**Exercise:** Copy the lines of the listing below word for word, from the line that contains "Yes, it is." through the line that contains "No, it is behind (69, 332).", with both of those lines included.

Stored items:

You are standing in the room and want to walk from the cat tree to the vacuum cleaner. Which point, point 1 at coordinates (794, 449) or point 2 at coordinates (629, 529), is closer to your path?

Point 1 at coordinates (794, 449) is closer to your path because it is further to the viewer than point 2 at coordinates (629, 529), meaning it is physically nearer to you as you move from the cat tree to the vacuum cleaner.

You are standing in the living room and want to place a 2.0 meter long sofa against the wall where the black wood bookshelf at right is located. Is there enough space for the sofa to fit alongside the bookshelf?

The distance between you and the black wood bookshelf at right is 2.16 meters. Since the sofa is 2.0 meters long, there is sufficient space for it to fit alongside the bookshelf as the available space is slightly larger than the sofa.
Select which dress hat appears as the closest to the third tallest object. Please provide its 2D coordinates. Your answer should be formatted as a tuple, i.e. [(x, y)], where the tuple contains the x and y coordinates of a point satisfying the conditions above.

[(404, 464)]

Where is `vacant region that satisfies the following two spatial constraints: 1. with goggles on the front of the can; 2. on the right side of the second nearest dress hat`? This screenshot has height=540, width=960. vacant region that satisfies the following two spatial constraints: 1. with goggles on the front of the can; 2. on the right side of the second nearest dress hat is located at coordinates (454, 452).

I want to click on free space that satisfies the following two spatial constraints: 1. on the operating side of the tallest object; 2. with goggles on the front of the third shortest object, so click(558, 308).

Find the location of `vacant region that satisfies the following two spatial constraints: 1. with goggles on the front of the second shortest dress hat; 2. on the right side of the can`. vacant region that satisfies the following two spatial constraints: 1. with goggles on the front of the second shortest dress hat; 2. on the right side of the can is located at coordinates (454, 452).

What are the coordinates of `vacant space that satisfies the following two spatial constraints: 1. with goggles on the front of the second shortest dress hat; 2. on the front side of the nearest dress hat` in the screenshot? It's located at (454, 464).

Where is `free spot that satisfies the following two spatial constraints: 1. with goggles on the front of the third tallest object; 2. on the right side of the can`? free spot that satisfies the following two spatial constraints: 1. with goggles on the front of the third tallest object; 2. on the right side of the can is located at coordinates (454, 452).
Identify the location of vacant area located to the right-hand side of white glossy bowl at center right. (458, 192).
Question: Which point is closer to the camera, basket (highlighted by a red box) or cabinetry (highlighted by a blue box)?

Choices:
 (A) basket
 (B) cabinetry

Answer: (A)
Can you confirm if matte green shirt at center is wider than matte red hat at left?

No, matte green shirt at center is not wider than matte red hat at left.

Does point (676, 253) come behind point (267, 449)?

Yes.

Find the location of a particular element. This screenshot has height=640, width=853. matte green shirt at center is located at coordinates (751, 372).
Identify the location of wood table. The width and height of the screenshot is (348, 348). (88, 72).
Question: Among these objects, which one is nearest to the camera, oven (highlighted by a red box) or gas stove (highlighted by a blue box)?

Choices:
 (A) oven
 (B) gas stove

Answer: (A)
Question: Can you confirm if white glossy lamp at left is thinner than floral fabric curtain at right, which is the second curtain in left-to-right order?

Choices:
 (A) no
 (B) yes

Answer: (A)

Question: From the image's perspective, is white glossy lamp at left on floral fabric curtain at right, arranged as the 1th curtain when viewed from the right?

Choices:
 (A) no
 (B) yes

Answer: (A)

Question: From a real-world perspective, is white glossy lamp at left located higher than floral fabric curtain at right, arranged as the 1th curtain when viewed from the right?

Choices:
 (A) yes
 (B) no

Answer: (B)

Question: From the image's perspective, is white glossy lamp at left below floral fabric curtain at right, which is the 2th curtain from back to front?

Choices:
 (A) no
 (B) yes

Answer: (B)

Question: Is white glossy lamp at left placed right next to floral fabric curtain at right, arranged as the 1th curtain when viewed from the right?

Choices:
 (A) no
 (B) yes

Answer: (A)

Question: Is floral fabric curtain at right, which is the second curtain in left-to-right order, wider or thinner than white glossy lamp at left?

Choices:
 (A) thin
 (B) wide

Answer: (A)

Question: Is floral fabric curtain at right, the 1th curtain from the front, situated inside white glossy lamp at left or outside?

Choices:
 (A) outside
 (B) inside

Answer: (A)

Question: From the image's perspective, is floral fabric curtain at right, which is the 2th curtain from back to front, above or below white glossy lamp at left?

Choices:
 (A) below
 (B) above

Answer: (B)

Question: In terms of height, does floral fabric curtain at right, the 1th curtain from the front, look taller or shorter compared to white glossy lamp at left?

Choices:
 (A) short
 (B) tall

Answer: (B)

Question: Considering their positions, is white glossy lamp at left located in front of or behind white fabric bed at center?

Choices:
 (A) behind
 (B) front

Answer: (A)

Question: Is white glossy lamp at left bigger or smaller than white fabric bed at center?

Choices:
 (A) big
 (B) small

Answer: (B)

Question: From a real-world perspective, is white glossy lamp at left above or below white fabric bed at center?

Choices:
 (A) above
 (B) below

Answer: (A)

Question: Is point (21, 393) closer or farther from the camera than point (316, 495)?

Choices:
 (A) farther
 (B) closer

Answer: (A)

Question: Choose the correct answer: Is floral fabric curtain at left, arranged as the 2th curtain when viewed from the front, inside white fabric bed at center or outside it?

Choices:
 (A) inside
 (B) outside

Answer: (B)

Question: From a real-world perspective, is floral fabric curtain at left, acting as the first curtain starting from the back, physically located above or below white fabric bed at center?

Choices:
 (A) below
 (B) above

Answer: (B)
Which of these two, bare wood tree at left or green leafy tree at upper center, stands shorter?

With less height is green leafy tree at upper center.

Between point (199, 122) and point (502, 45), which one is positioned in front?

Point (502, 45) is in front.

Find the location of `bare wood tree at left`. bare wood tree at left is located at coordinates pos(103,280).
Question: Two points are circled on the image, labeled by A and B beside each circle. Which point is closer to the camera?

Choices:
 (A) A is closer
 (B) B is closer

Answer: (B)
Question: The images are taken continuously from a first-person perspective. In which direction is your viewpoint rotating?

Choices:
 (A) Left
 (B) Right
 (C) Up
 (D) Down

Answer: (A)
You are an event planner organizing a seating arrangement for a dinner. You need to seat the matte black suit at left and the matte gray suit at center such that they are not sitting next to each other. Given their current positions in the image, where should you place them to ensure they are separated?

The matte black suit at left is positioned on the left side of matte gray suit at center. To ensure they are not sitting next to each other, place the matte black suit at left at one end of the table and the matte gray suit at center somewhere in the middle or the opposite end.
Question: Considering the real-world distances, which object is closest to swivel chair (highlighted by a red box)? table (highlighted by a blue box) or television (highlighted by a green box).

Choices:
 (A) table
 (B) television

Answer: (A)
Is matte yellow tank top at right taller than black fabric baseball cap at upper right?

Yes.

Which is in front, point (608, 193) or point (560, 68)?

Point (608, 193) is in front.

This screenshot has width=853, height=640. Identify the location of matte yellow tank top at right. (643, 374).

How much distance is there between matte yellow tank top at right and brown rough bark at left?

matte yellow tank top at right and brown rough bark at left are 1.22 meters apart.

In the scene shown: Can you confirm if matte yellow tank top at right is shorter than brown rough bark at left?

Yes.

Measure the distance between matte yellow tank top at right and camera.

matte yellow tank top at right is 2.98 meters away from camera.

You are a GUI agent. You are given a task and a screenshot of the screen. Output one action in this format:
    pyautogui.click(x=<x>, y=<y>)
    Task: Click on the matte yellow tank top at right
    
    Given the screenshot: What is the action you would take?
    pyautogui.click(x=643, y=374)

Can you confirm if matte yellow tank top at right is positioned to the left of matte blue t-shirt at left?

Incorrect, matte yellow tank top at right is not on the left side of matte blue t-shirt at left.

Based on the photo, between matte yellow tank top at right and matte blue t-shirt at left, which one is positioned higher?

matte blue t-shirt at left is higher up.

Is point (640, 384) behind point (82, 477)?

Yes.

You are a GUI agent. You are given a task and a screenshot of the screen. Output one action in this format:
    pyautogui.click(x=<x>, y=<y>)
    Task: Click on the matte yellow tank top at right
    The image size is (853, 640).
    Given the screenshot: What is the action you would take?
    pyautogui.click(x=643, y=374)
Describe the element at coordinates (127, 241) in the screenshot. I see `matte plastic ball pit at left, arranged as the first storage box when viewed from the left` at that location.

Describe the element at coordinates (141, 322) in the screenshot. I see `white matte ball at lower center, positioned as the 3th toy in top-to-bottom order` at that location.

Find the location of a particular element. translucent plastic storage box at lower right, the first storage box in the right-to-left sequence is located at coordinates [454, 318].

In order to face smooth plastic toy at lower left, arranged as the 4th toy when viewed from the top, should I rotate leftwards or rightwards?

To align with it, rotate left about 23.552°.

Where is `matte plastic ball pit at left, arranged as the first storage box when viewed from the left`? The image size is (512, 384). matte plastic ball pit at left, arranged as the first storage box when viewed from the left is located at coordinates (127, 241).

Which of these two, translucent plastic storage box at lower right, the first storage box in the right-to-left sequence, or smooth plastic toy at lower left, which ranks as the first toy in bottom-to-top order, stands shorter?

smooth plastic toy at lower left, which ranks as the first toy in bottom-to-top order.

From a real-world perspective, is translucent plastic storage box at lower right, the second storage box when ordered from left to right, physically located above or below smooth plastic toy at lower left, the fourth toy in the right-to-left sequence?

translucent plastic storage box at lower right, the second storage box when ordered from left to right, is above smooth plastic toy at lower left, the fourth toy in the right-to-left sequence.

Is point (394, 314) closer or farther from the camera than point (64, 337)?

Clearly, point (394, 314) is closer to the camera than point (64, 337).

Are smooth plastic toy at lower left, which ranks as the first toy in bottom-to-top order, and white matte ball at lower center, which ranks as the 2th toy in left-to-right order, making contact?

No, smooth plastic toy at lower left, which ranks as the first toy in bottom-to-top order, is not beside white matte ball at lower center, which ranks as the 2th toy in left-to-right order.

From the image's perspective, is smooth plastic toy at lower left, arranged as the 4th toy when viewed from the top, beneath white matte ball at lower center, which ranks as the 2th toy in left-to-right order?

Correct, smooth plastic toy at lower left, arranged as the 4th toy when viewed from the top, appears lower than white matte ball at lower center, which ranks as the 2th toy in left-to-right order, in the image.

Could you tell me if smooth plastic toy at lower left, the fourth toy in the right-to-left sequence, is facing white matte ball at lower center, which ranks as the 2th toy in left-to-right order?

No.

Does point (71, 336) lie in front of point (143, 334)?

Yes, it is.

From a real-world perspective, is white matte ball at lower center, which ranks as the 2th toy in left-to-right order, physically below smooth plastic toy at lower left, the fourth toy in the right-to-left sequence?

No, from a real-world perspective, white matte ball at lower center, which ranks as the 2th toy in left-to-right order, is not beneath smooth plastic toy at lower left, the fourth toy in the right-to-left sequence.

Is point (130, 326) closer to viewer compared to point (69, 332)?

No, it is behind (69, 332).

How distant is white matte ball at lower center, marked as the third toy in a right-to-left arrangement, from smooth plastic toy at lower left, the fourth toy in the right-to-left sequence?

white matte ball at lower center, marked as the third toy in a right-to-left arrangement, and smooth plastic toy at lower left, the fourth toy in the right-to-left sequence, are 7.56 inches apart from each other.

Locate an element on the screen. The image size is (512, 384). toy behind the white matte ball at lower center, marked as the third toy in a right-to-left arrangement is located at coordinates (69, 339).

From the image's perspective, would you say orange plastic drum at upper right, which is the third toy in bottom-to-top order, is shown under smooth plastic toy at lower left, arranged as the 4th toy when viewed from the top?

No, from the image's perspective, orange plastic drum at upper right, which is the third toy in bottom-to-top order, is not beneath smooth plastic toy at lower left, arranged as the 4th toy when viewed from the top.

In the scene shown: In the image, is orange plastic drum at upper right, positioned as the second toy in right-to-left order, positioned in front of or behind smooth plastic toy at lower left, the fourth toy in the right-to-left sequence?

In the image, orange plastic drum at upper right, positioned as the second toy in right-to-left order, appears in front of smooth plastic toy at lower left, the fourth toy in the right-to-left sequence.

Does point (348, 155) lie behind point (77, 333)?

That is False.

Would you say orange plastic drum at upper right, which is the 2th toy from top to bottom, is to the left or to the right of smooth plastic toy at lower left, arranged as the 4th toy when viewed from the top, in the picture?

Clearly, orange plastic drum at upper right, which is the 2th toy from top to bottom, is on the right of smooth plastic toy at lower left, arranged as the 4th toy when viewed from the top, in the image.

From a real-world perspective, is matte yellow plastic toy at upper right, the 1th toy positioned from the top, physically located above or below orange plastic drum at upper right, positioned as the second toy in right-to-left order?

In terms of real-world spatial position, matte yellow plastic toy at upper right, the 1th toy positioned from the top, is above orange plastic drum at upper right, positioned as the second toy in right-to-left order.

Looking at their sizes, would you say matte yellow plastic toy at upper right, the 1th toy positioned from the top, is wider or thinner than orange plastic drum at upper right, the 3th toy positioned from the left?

**Exercise output:**
Yes, it is.

From a real-world perspective, is white matte ball at lower center, which ranks as the 2th toy in left-to-right order, physically below smooth plastic toy at lower left, the fourth toy in the right-to-left sequence?

No, from a real-world perspective, white matte ball at lower center, which ranks as the 2th toy in left-to-right order, is not beneath smooth plastic toy at lower left, the fourth toy in the right-to-left sequence.

Is point (130, 326) closer to viewer compared to point (69, 332)?

No, it is behind (69, 332).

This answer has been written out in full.